▸ **ACTIVITY**
Without the pictures, give the records again exactly as they appear.

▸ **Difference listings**
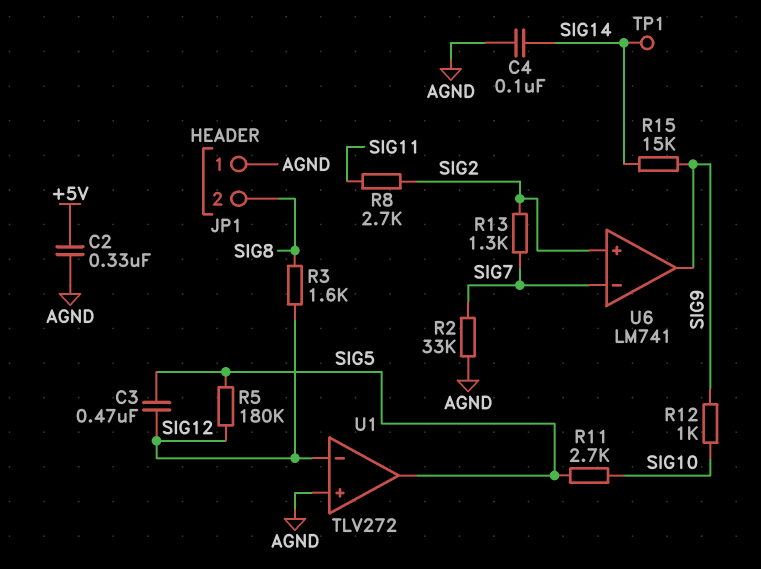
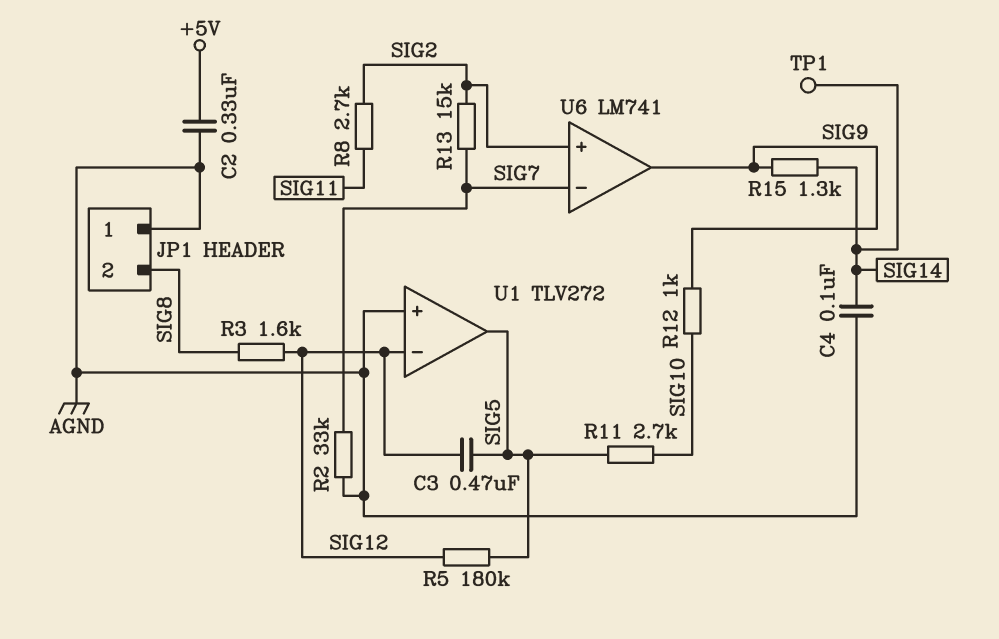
R13: 1.3k (SIG2, SIG7) -> 15k (SIG2, SIG7)
R15: 15k (SIG9, SIG14) -> 1.3k (SIG9, SIG14)

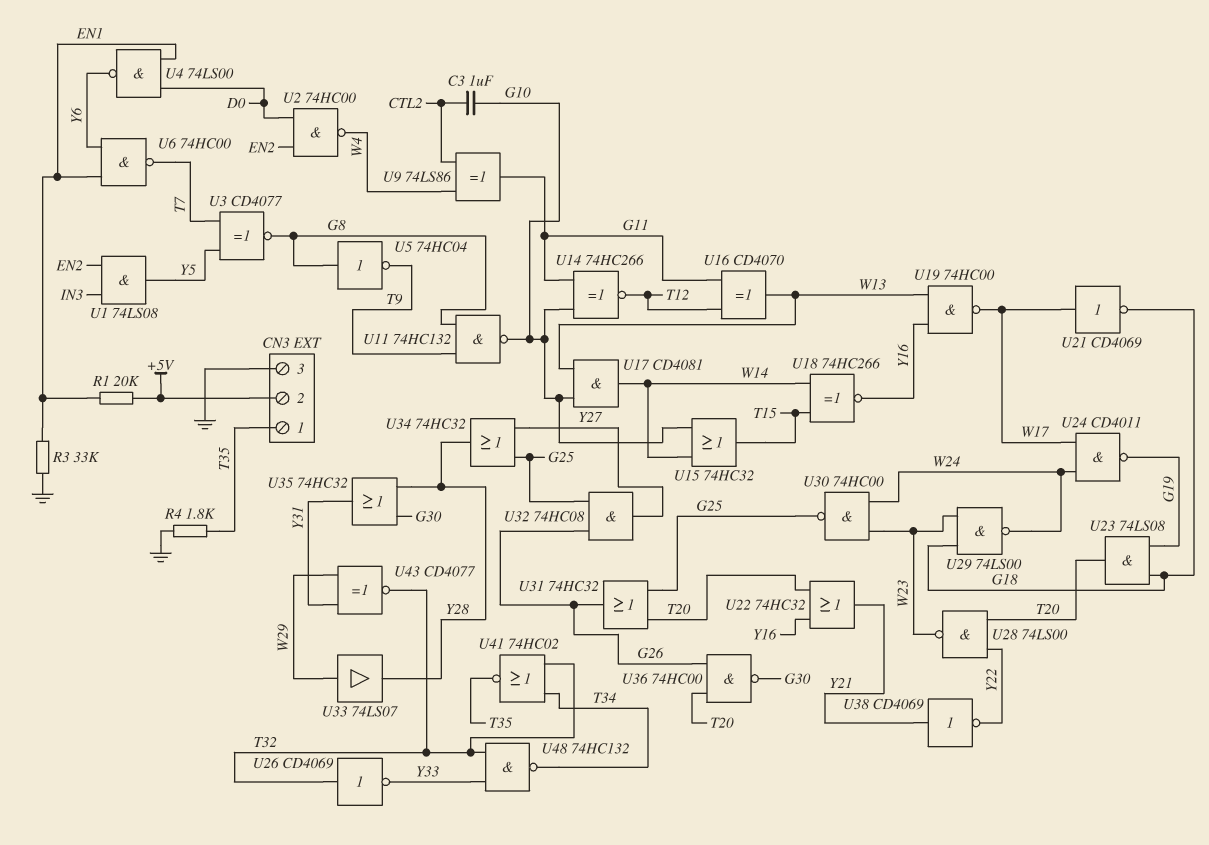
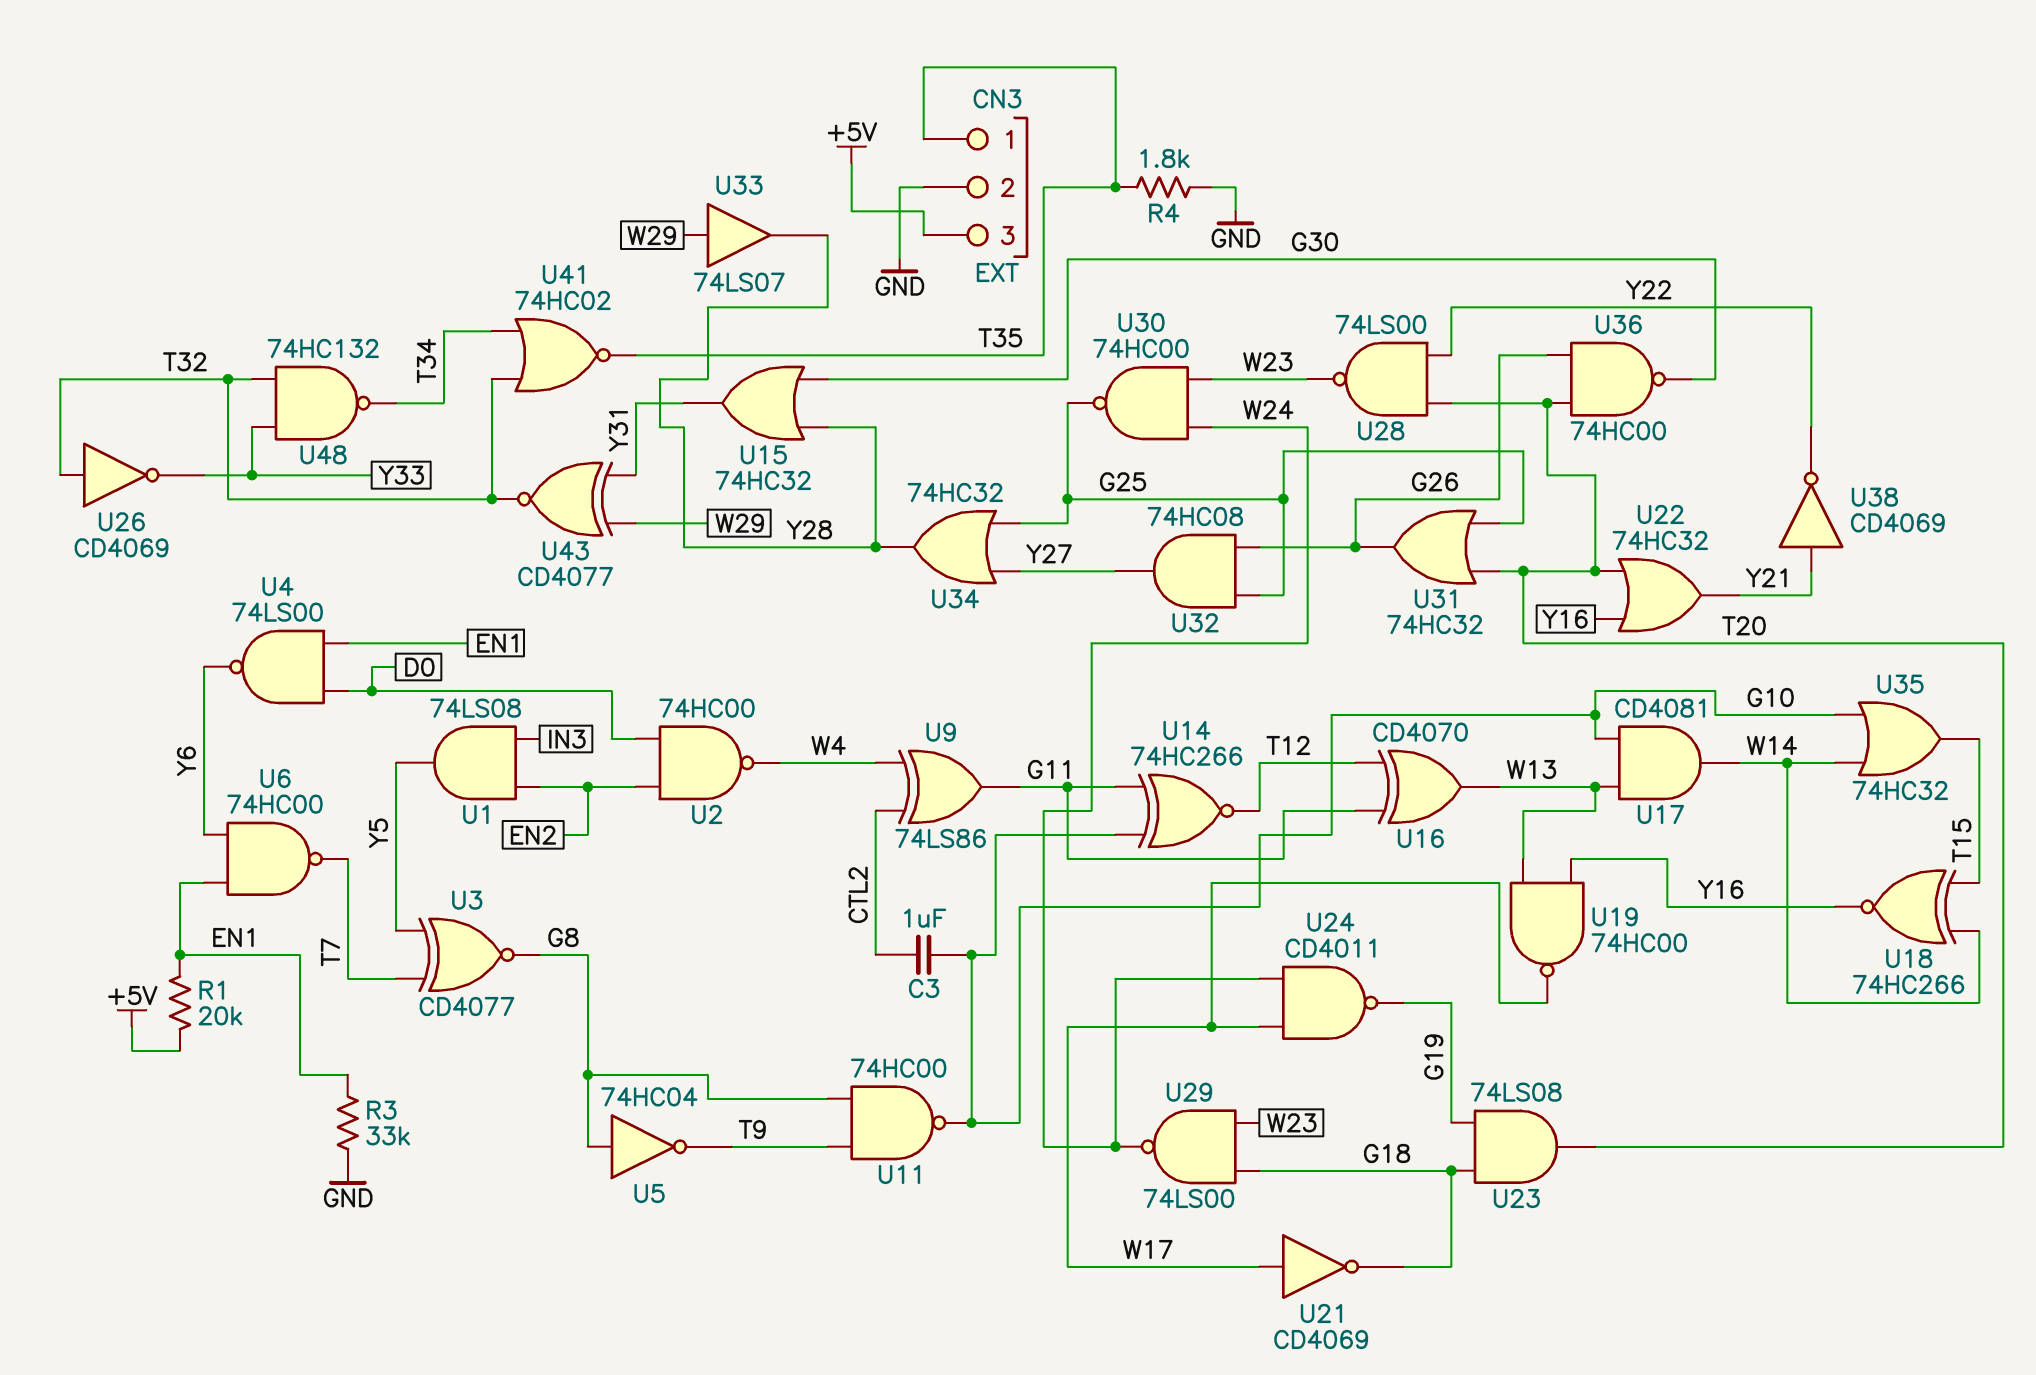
CN3 pin 2: +5V -> GND
CN3 pin 3: GND -> +5V
U11: NAND 74HC132 (in G8, in T9, out G10) -> NAND 74HC00 (in G8, in T9, out G10)
U15: OR 74HC32 (in G10, in W14, out T15) -> OR 74HC32 (in G30, in Y28, out Y31)
U35: OR 74HC32 (in G30, in Y28, out Y31) -> OR 74HC32 (in G10, in W14, out T15)

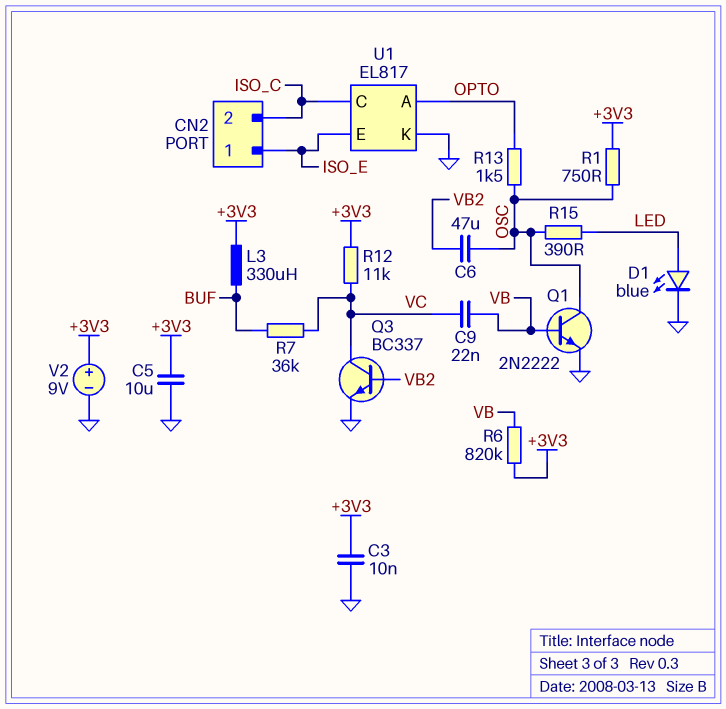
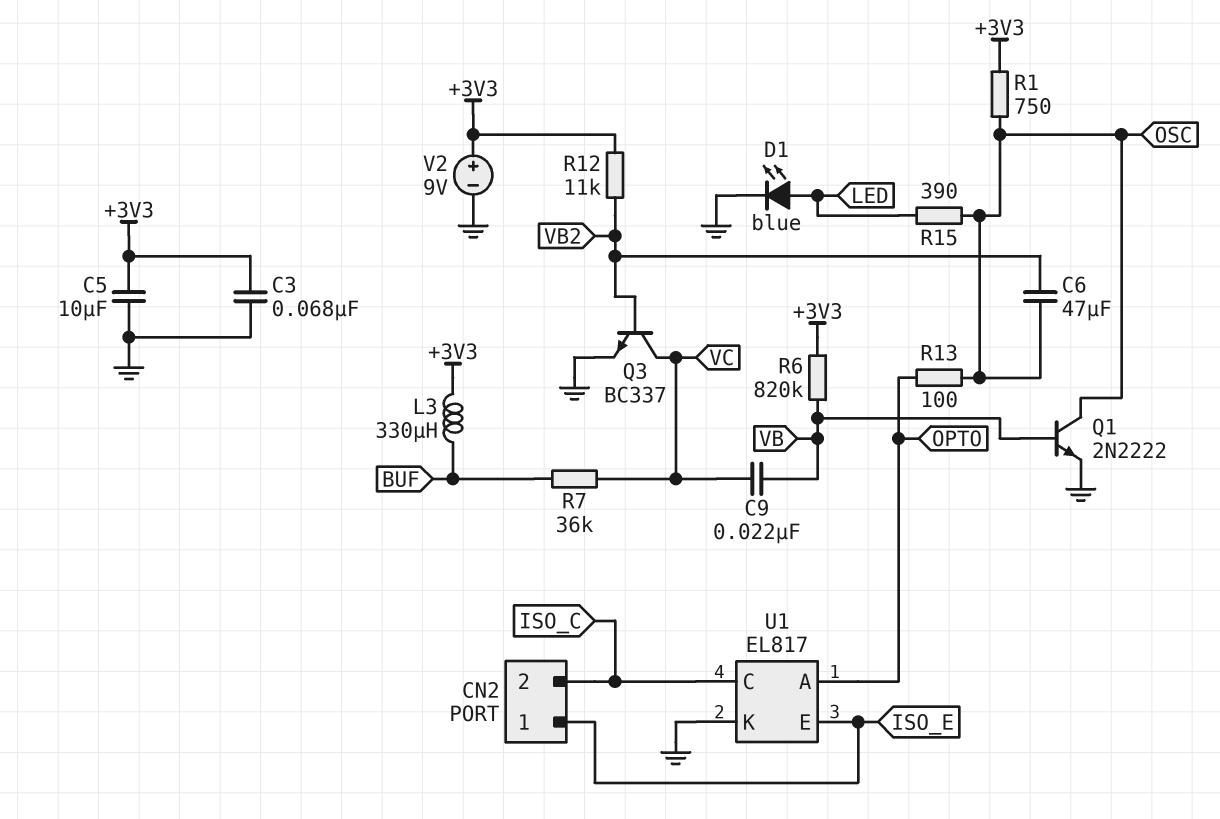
C3: 10nF (+3V3, GND) -> 68nF (+3V3, GND)
R12: 11k (+3V3, VC) -> 11k (+3V3, VB2)
R13: 1.5k (OPTO, OSC) -> 100 (OPTO, OSC)

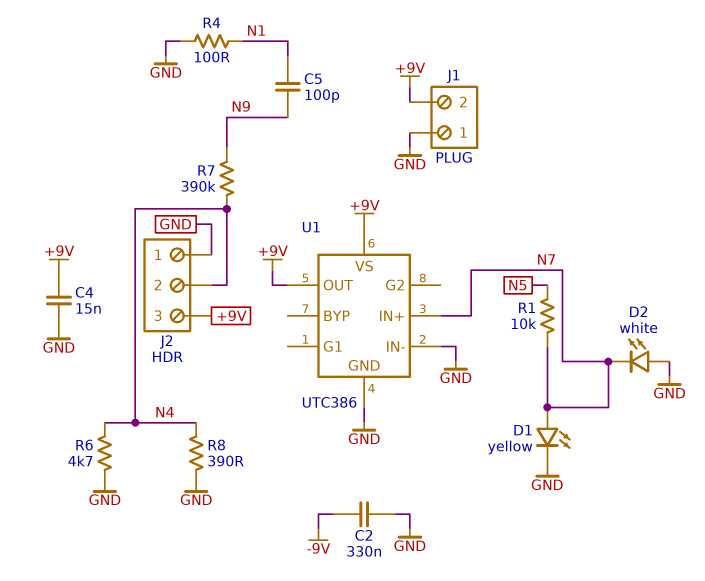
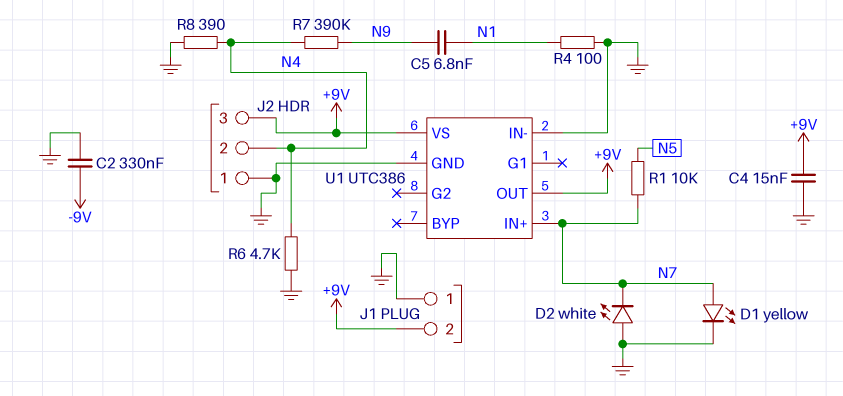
C5: 100pF (N1, N9) -> 6.8nF (N1, N9)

▸ **OUTPUT**
R13: 1.3k (SIG2, SIG7) -> 15k (SIG2, SIG7)
R15: 15k (SIG9, SIG14) -> 1.3k (SIG9, SIG14)

CN3 pin 2: +5V -> GND
CN3 pin 3: GND -> +5V
U11: NAND 74HC132 (in G8, in T9, out G10) -> NAND 74HC00 (in G8, in T9, out G10)
U15: OR 74HC32 (in G10, in W14, out T15) -> OR 74HC32 (in G30, in Y28, out Y31)
U35: OR 74HC32 (in G30, in Y28, out Y31) -> OR 74HC32 (in G10, in W14, out T15)

C3: 10nF (+3V3, GND) -> 68nF (+3V3, GND)
R12: 11k (+3V3, VC) -> 11k (+3V3, VB2)
R13: 1.5k (OPTO, OSC) -> 100 (OPTO, OSC)

C5: 100pF (N1, N9) -> 6.8nF (N1, N9)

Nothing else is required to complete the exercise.